Would you repeat word for word the lines of the listing that follows, from the one with "green banana: 4 -> 2" up to and including the one with "yellow plane: 9 -> 8", and leave out the images?

SUPPLIED DATA:
----------------------------------------

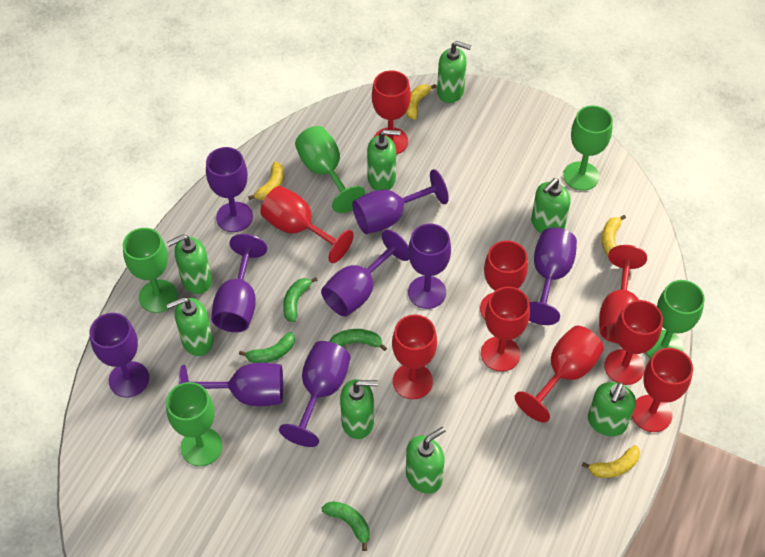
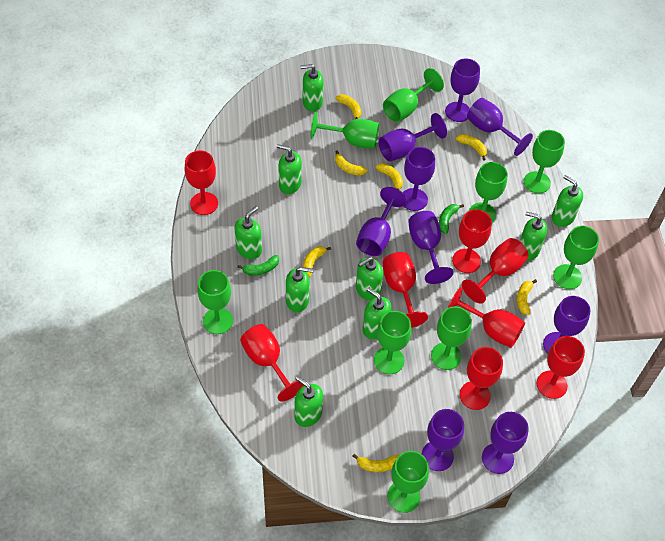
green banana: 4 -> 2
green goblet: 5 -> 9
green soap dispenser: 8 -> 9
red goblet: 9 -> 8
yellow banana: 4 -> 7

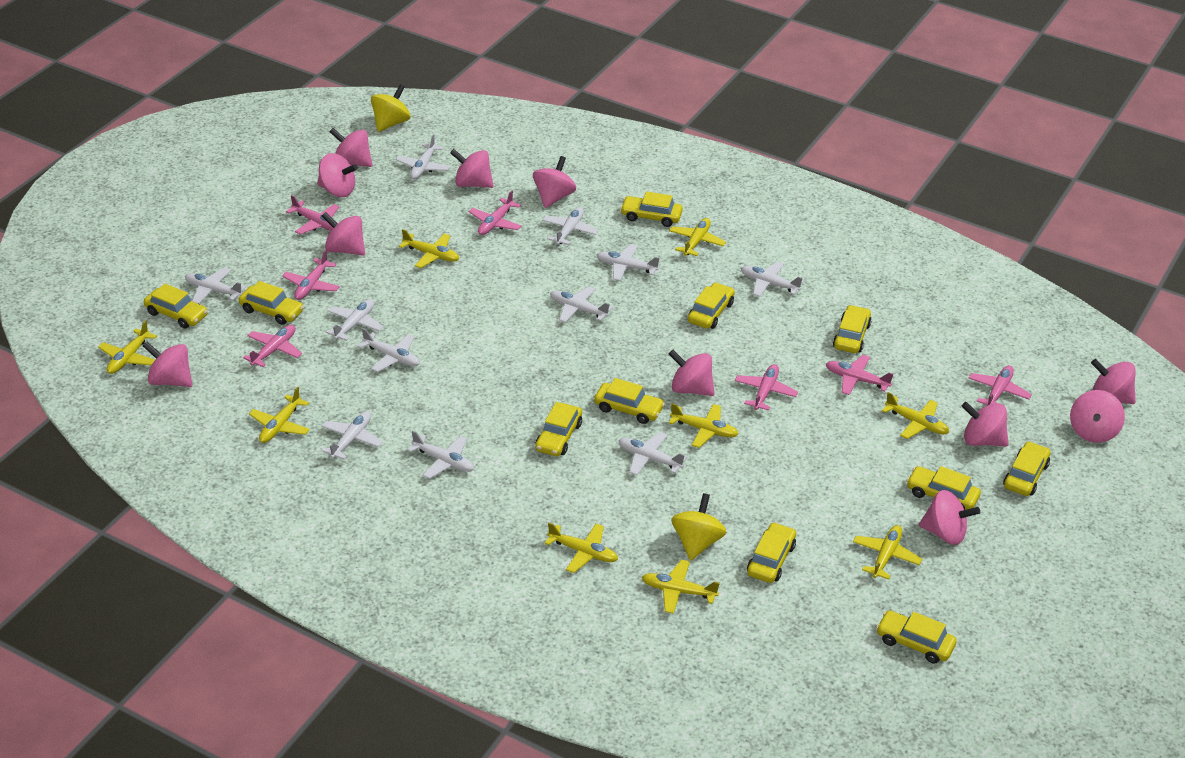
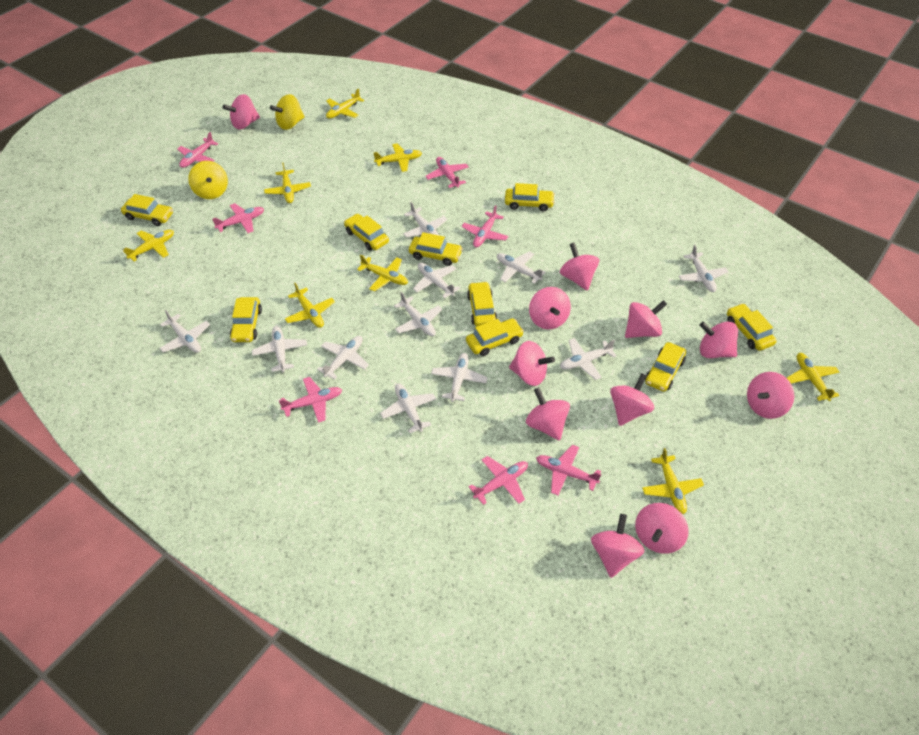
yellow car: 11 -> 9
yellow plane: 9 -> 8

----------------------------------------

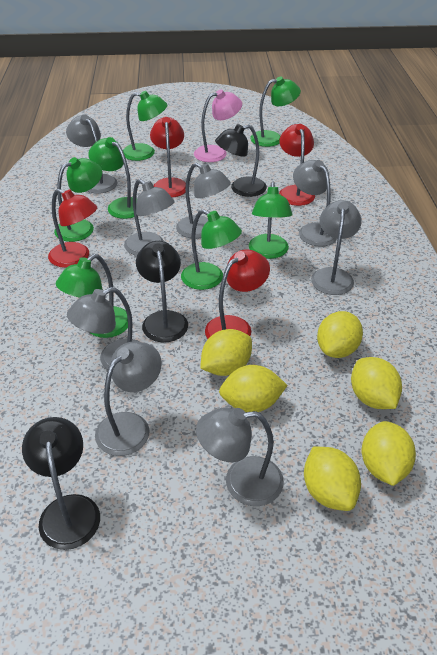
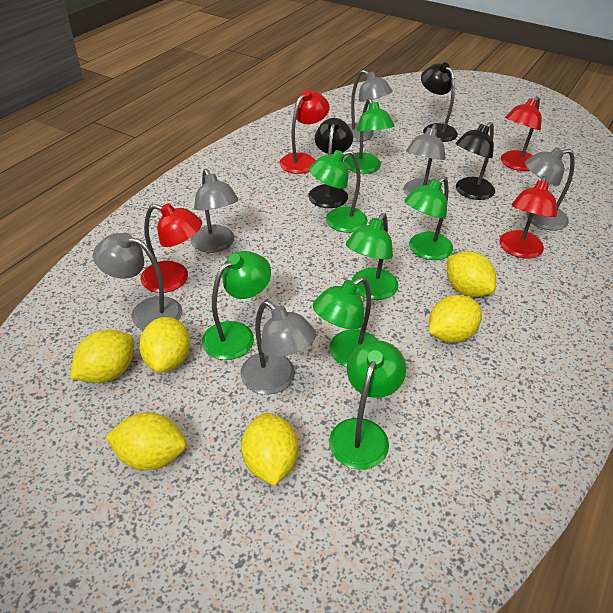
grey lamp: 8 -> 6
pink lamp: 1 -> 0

----------------------------------------

RESPONSE AREA:
green banana: 4 -> 2
green goblet: 5 -> 9
green soap dispenser: 8 -> 9
red goblet: 9 -> 8
yellow banana: 4 -> 7

yellow car: 11 -> 9
yellow plane: 9 -> 8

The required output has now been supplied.